Records from a data collection:
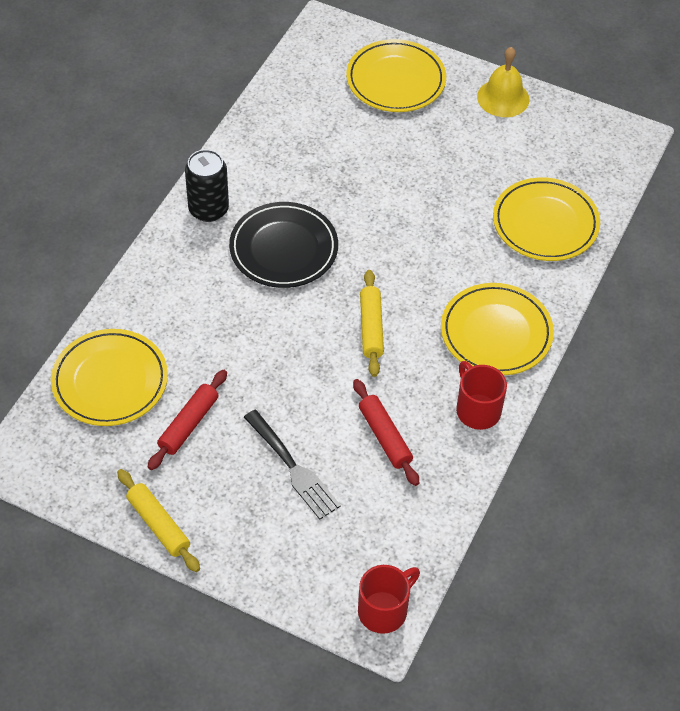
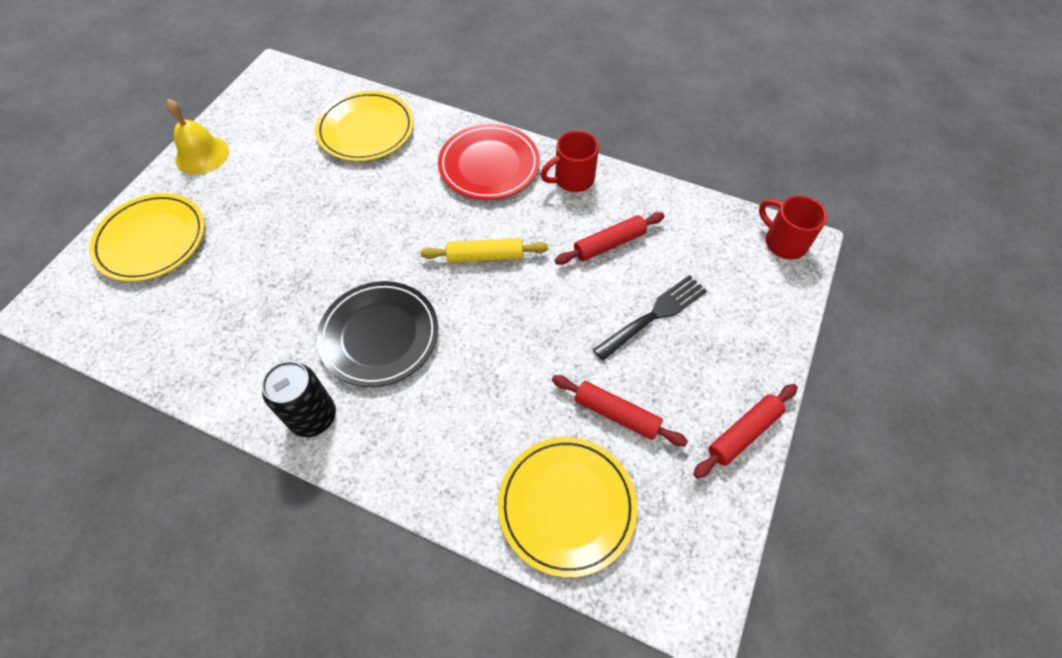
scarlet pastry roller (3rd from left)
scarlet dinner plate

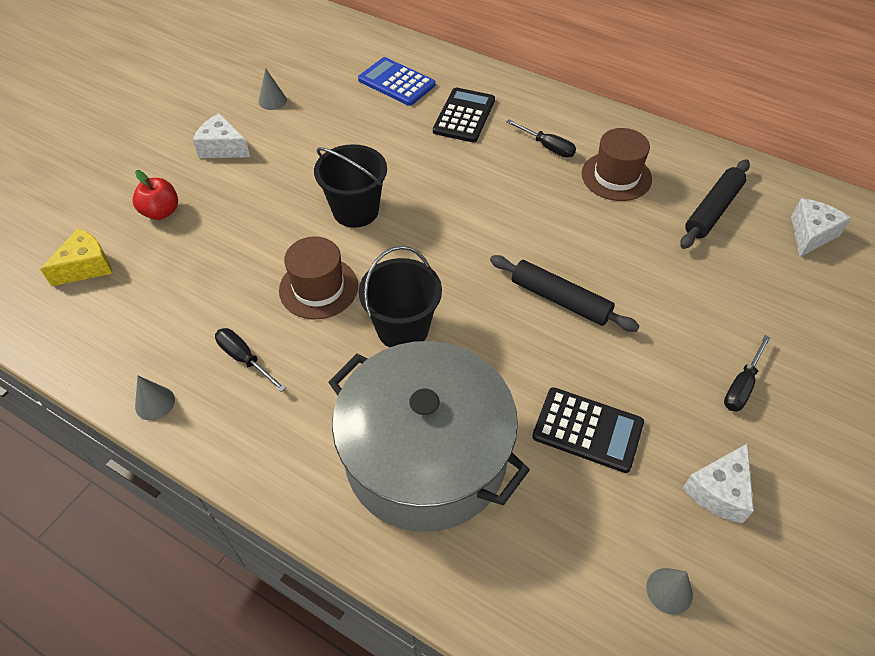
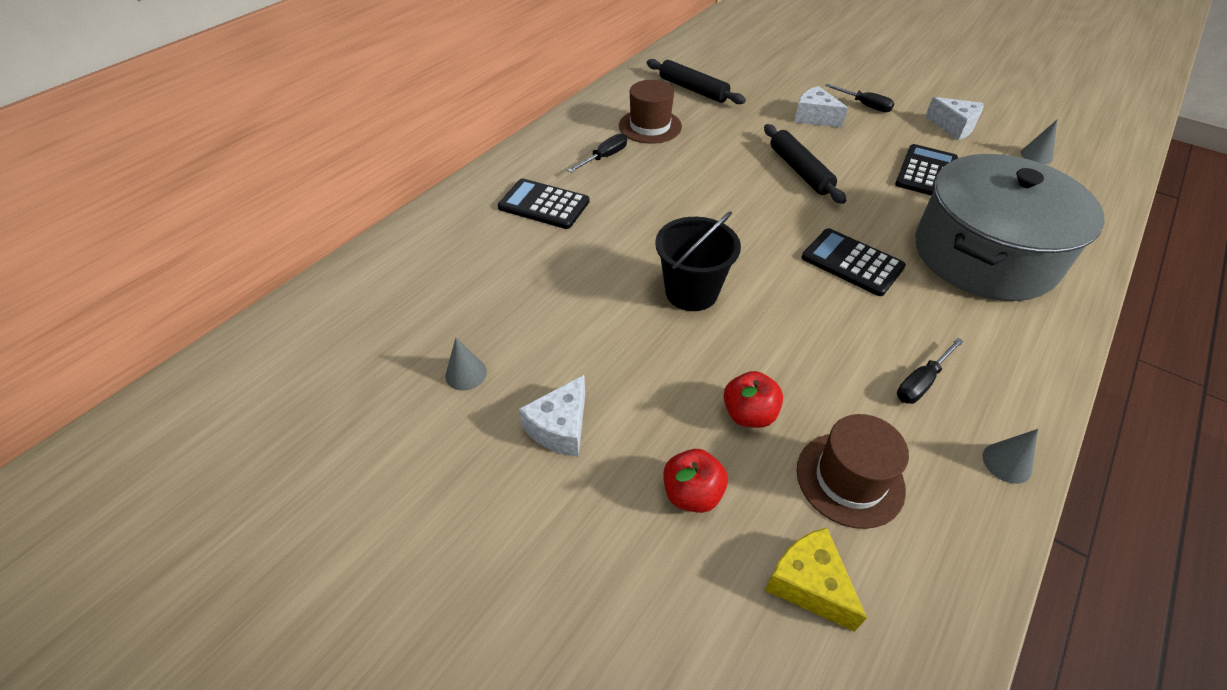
blue calculator
scarlet apple fruit (2nd from left)
russet tall hat (2nd from left)
white cheese wedge (2nd from left)
ebony calculator (2nd from left)
ebony pastry roller (2nd from left)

EXERCISE REQUIREMENTS: Reprint all the data above verbatim, excluding pictures.

OUTPUT:
scarlet pastry roller (3rd from left)
scarlet dinner plate

blue calculator
scarlet apple fruit (2nd from left)
russet tall hat (2nd from left)
white cheese wedge (2nd from left)
ebony calculator (2nd from left)
ebony pastry roller (2nd from left)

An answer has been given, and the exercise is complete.